> [The input]:
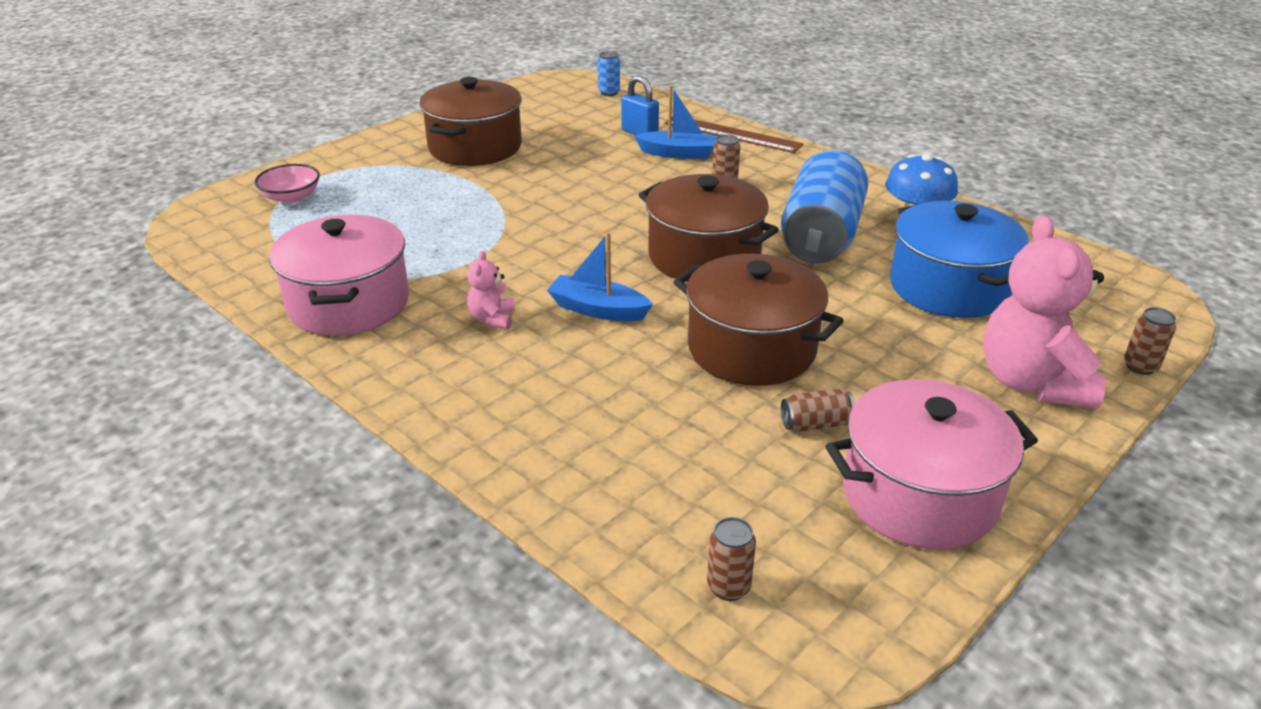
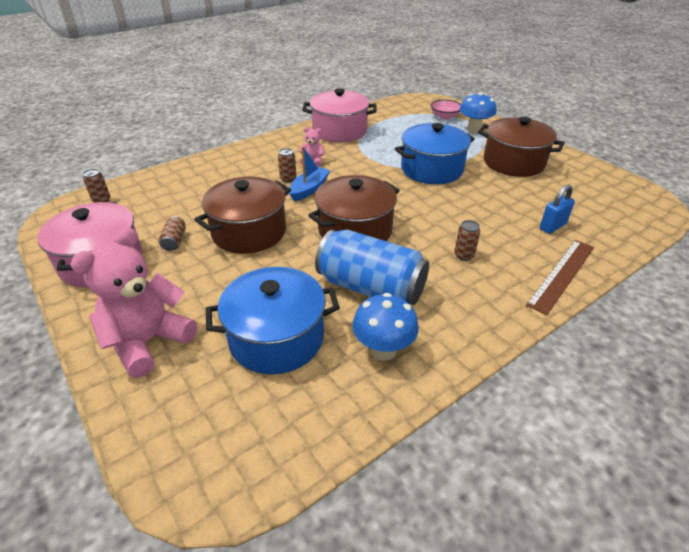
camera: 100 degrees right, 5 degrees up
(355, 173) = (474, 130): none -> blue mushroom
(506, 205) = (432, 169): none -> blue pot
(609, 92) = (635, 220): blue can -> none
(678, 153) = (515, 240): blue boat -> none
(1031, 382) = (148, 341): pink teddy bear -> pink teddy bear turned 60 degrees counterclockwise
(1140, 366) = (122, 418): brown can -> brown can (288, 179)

> [What needs to be done]:
Write out all the material above exactly, with no image carried over.

> [Output of the task]:
camera: 100 degrees right, 5 degrees up
(355, 173) = (474, 130): none -> blue mushroom
(506, 205) = (432, 169): none -> blue pot
(609, 92) = (635, 220): blue can -> none
(678, 153) = (515, 240): blue boat -> none
(1031, 382) = (148, 341): pink teddy bear -> pink teddy bear turned 60 degrees counterclockwise
(1140, 366) = (122, 418): brown can -> brown can (288, 179)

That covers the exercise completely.